Directions for this task.
Without the pictures, print each of the records below exactly as it appears.
== Data
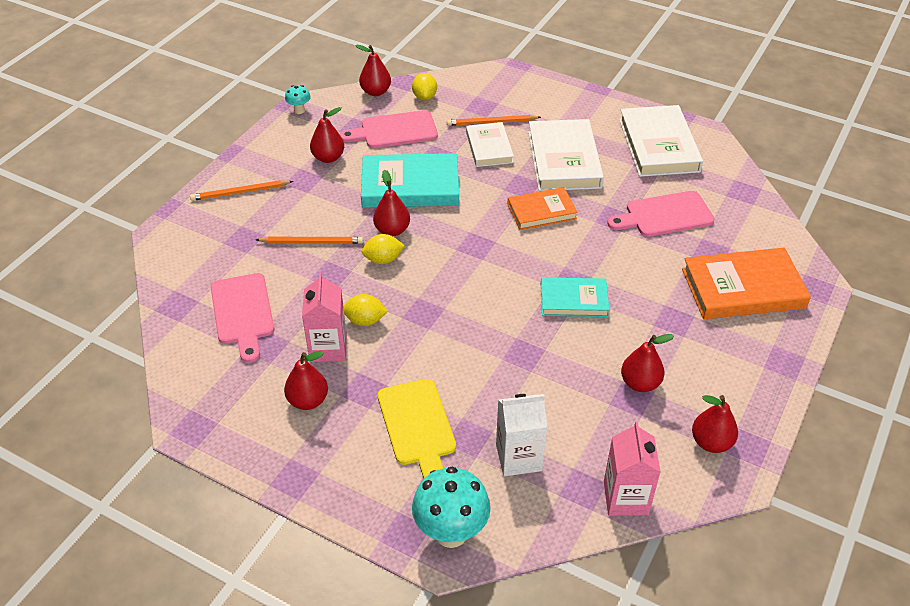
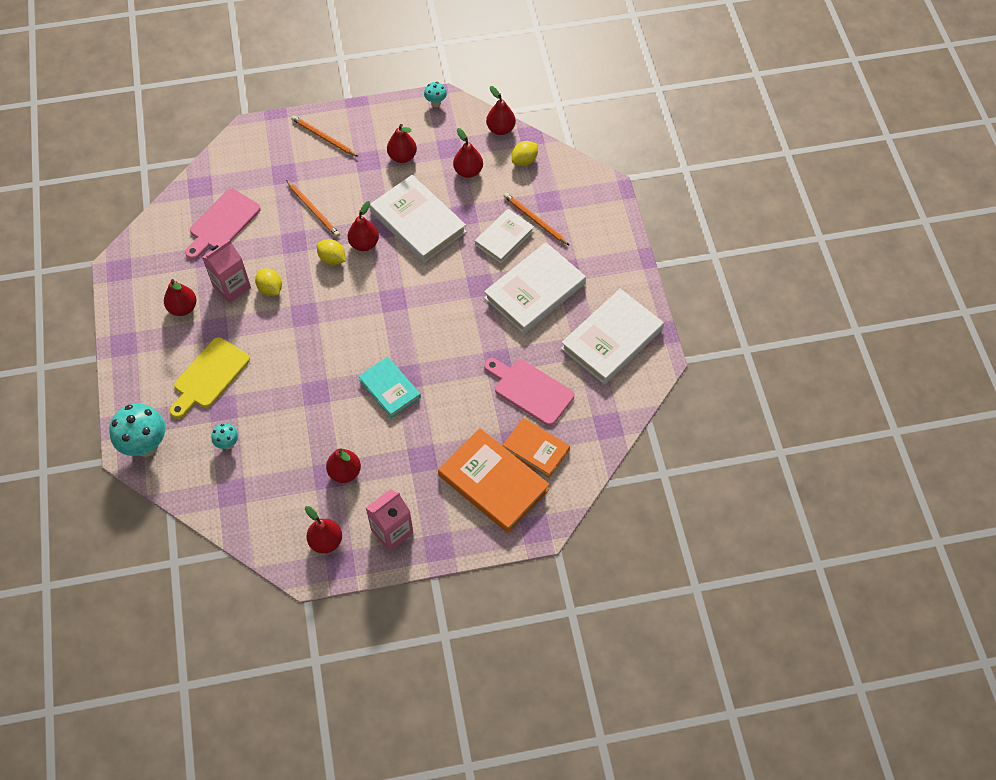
camera: 50 degrees right, 15 degrees up
pink cutting board [340,110,438,148] -> red pear [453,128,483,178]
turquoise book [361,153,459,208] -> white book [370,175,466,263]
white carton [496,394,547,476] -> turquoise mushroom [211,423,238,449]
orange book [507,187,578,230] -> orange book moved to [502,418,570,478]
pink carton [604,421,661,516] -> pink carton moved to [366,489,413,551]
====
Written solution.
camera: 50 degrees right, 15 degrees up
pink cutting board [340,110,438,148] -> red pear [453,128,483,178]
turquoise book [361,153,459,208] -> white book [370,175,466,263]
white carton [496,394,547,476] -> turquoise mushroom [211,423,238,449]
orange book [507,187,578,230] -> orange book moved to [502,418,570,478]
pink carton [604,421,661,516] -> pink carton moved to [366,489,413,551]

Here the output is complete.